TASK — The text of every record, exactly as given and with no pictures, should be your output.

----------

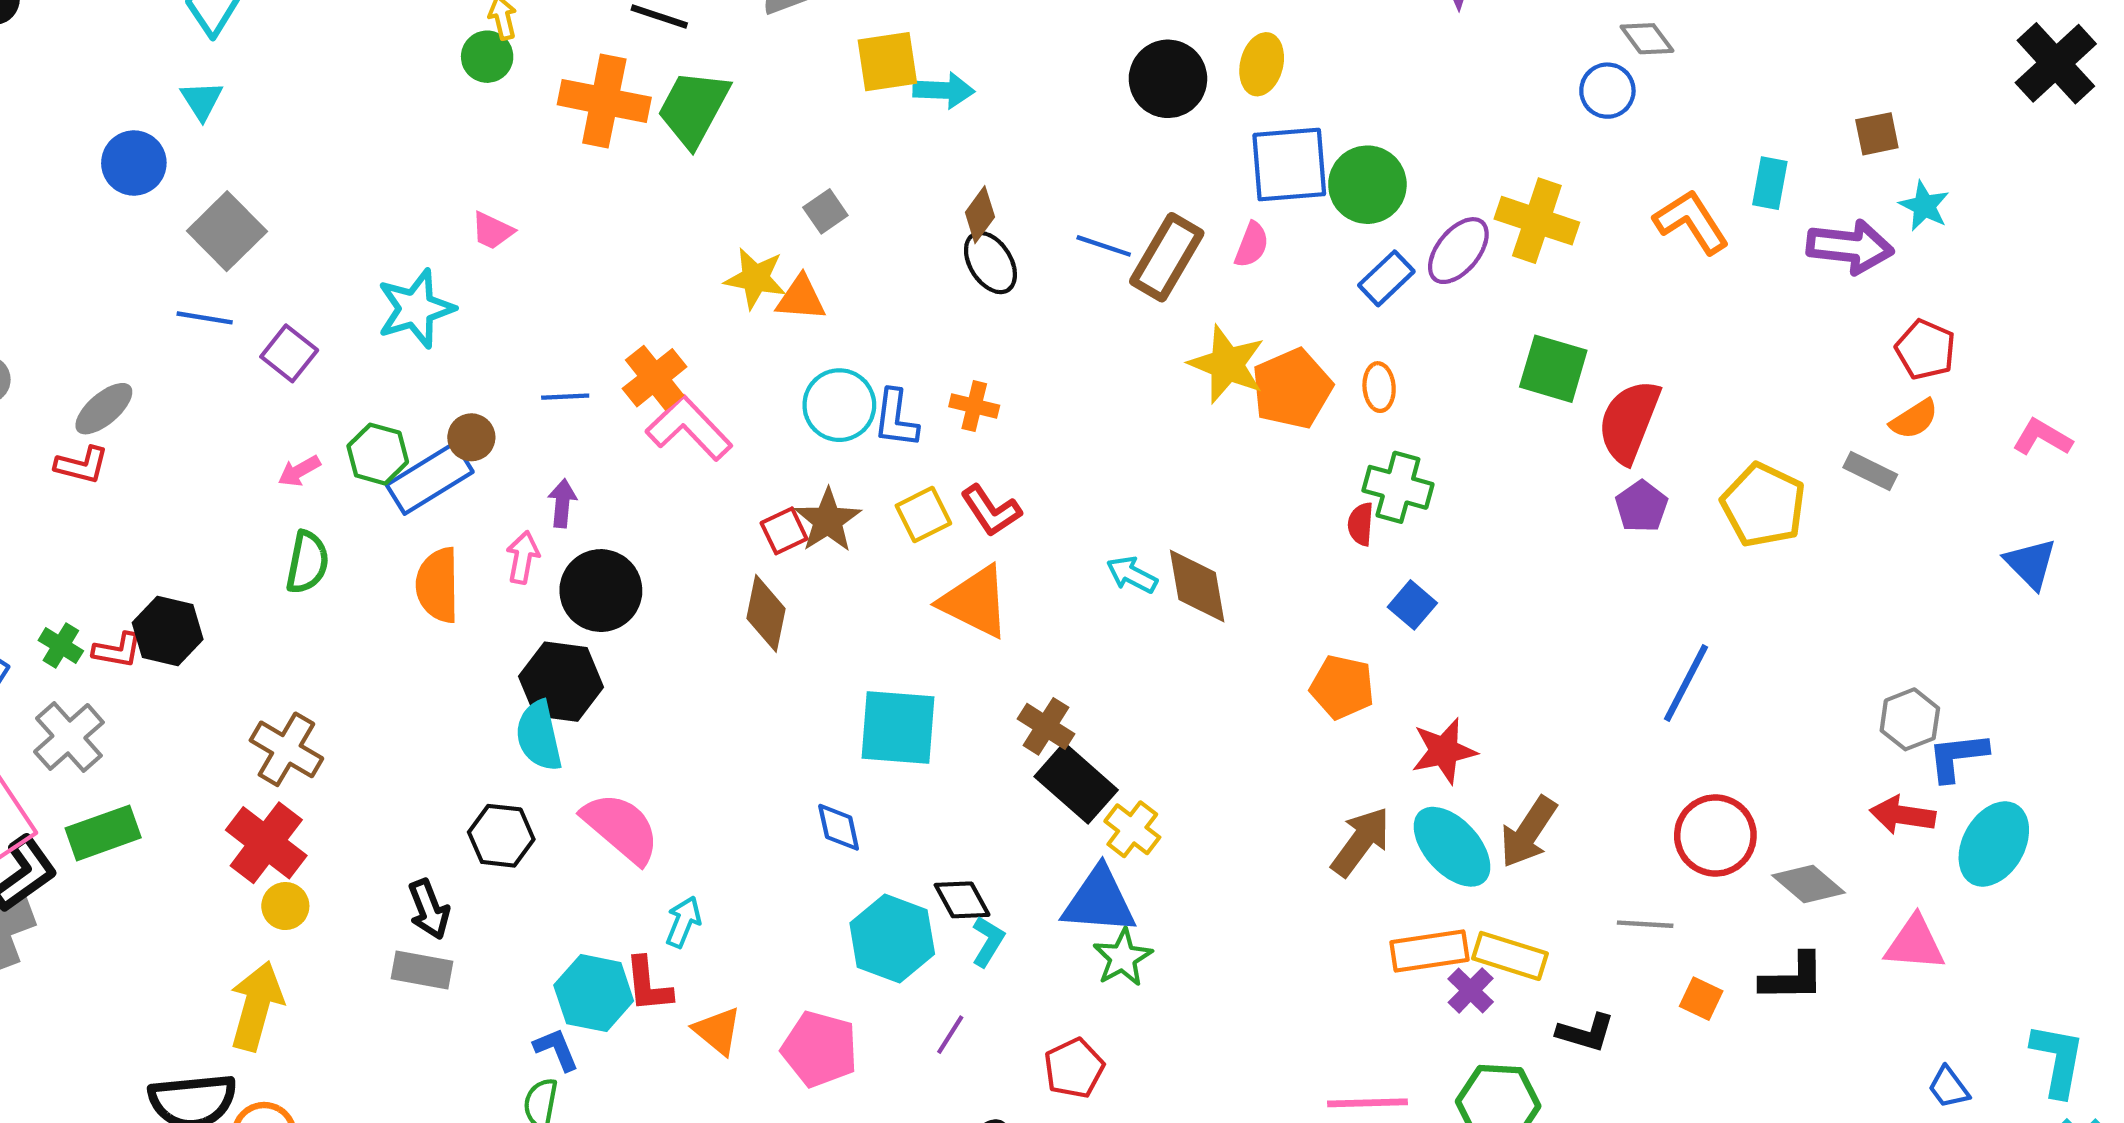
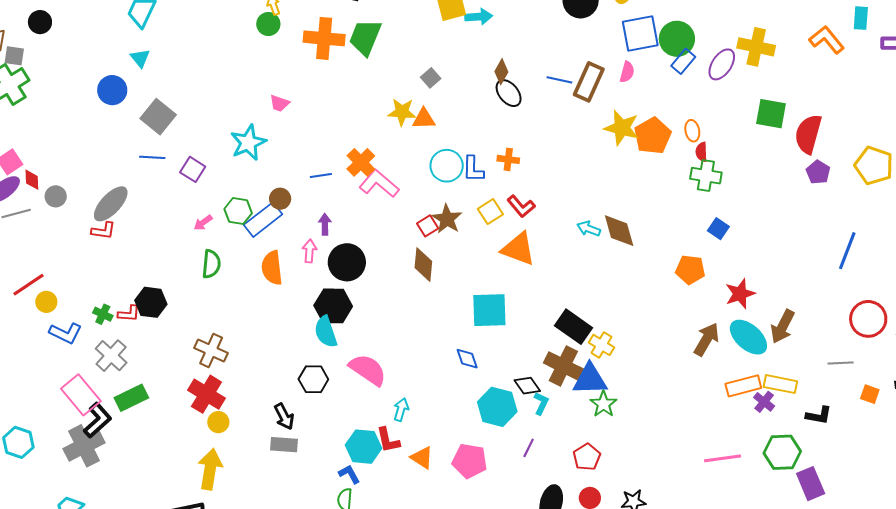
blue rectangle: (1386, 278) -> (683, 61), moved
gray ellipse: (104, 409) -> (111, 204), size x1.4
red semicircle: (1361, 524) -> (701, 152), moved
brown cross: (1046, 726) -> (563, 366), moved, size x1.5

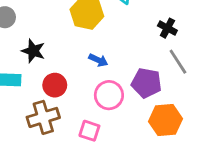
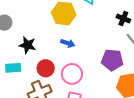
blue arrow: (98, 60) -> (68, 43), moved
pink circle: (109, 95) -> (72, 74), moved

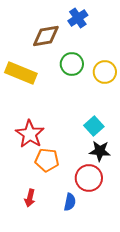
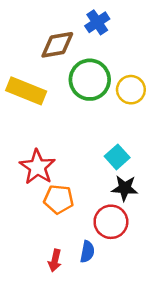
green circle: (72, 64) -> (90, 80), size x1.4
red arrow: (30, 198) -> (55, 260), moved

----------

SOLUTION —
blue rectangle: (1386, 278) -> (683, 61), moved
gray ellipse: (104, 409) -> (111, 204), size x1.4
red semicircle: (1361, 524) -> (701, 152), moved
brown cross: (1046, 726) -> (563, 366), moved, size x1.5

blue arrow: (98, 60) -> (68, 43), moved
pink circle: (109, 95) -> (72, 74), moved

green circle: (72, 64) -> (90, 80), size x1.4
red arrow: (30, 198) -> (55, 260), moved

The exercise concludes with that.